--- What is required ---
Start at the line holding "pink headphones [488,132,559,181]". Write out that line and each one after it to the end of the data, unchanged.

+++

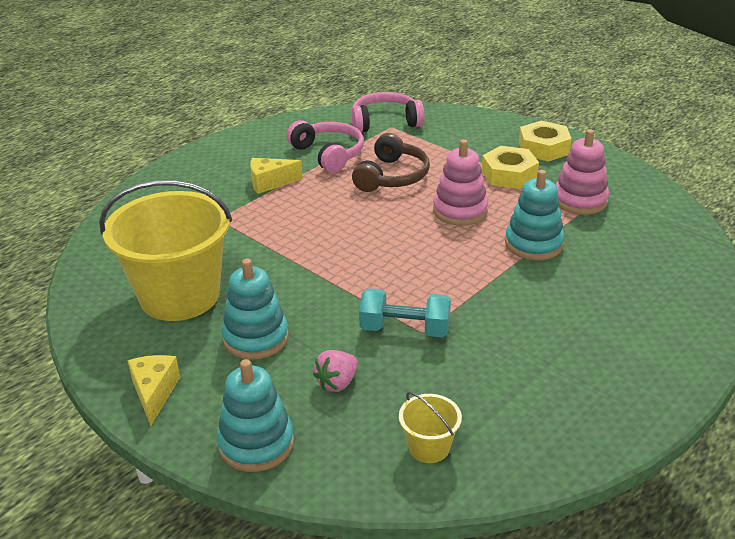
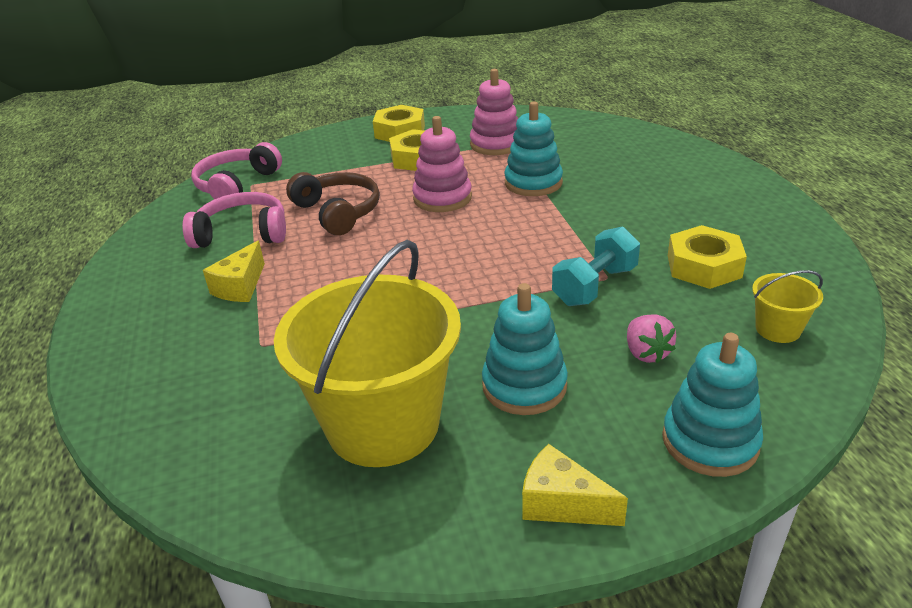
camera: 55 degrees left, 0 degrees up
none -> yellow nut [668,225,747,289]

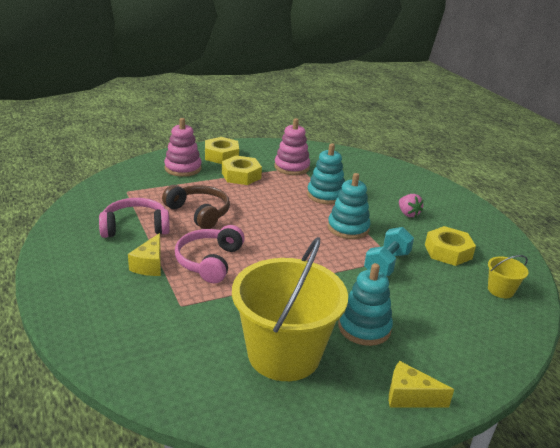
camera: 15 degrees left, 5 degrees down
pink headphones [191,142,282,199] -> pink headphones moved to [175,225,245,283]
pink stacking toy [412,116,472,212] -> pink stacking toy moved to [164,118,202,177]
pink strawberry [627,314,676,363] -> pink strawberry moved to [399,194,423,217]
turquoise stacking toy [662,333,763,477] -> turquoise stacking toy moved to [328,173,370,239]

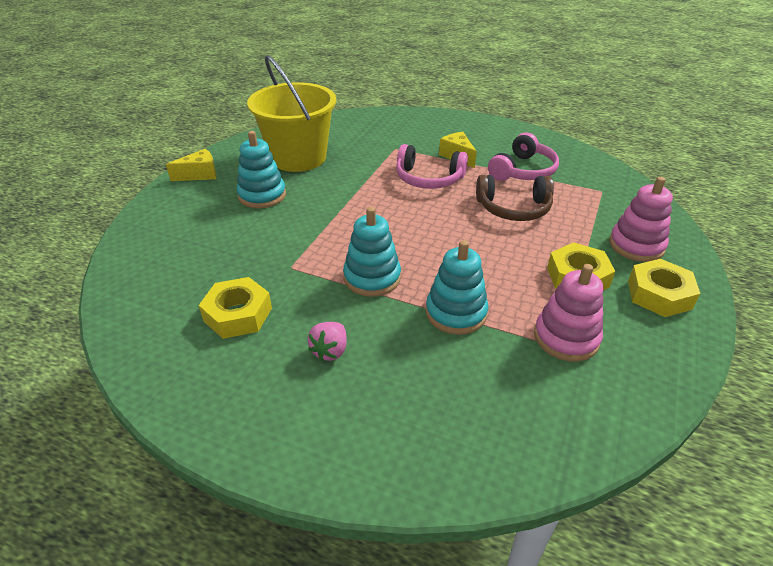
camera: 140 degrees right, 10 degrees up
pink headphones [175,225,245,283] -> pink headphones turned 135 degrees clockwise [396,144,468,189]
turquoise dumbbell [364,227,414,276] -> none
pink strawberry [399,194,423,217] -> pink strawberry turned 90 degrees counterclockwise [308,322,347,361]
yellow bucket [488,255,528,298] -> none

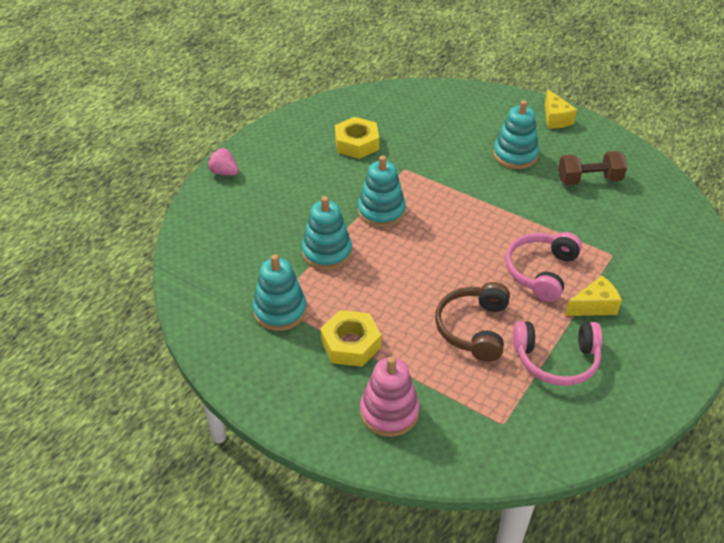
camera: 100 degrees right, 5 degrees up
yellow bucket [247,55,336,172] -> brown dumbbell [558,151,627,185]
pink strawberry [308,322,347,361] -> pink strawberry moved to [208,148,239,175]
pink headphones [488,132,559,181] -> pink headphones turned 45 degrees counterclockwise [513,321,602,386]
pink stacking toy [534,264,603,362] -> turquoise stacking toy [253,254,307,331]
yellow nut [628,259,700,317] -> none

+++

--- Response area ---
pink headphones [488,132,559,181] -> pink headphones turned 45 degrees counterclockwise [513,321,602,386]
pink stacking toy [534,264,603,362] -> turquoise stacking toy [253,254,307,331]
yellow nut [628,259,700,317] -> none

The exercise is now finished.